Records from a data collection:
┏━━

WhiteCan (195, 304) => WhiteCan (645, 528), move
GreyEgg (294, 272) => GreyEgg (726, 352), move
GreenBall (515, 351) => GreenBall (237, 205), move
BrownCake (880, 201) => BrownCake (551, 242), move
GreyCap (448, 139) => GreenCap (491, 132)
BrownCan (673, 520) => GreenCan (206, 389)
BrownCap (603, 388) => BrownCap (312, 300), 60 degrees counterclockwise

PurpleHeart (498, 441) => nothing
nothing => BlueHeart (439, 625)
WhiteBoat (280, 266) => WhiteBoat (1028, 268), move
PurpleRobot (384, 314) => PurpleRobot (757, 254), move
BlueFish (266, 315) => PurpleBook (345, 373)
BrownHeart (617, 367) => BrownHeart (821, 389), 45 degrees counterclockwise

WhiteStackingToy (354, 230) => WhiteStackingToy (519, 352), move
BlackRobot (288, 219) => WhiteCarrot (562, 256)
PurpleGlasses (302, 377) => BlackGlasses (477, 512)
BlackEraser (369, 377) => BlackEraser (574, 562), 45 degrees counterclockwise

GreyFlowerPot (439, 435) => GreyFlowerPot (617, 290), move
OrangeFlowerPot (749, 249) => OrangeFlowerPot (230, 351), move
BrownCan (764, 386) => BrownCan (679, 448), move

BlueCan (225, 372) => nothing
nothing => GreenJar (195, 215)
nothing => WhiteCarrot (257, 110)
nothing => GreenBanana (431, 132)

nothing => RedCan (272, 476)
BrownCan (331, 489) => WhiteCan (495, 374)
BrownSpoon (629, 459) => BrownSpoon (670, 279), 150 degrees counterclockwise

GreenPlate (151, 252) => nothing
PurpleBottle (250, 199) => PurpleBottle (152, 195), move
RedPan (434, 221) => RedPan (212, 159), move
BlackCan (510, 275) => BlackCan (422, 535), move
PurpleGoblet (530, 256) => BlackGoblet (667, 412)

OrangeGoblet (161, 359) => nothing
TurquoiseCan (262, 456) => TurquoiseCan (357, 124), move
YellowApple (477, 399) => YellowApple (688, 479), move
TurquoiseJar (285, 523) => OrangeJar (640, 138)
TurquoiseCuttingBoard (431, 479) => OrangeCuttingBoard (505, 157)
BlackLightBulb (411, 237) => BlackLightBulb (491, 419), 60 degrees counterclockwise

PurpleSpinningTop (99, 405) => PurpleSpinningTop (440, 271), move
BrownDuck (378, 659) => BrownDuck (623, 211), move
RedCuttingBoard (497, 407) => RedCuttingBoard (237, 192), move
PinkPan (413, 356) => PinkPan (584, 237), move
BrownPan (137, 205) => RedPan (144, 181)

┗━━

From the records above, quote only the lines running from the line with "GreenBall (515, 351)" to the line with "BrownCan (673, 520) => GreenCan (206, 389)", both lines included.

Exercise answer:
GreenBall (515, 351) => GreenBall (237, 205), move
BrownCake (880, 201) => BrownCake (551, 242), move
GreyCap (448, 139) => GreenCap (491, 132)
BrownCan (673, 520) => GreenCan (206, 389)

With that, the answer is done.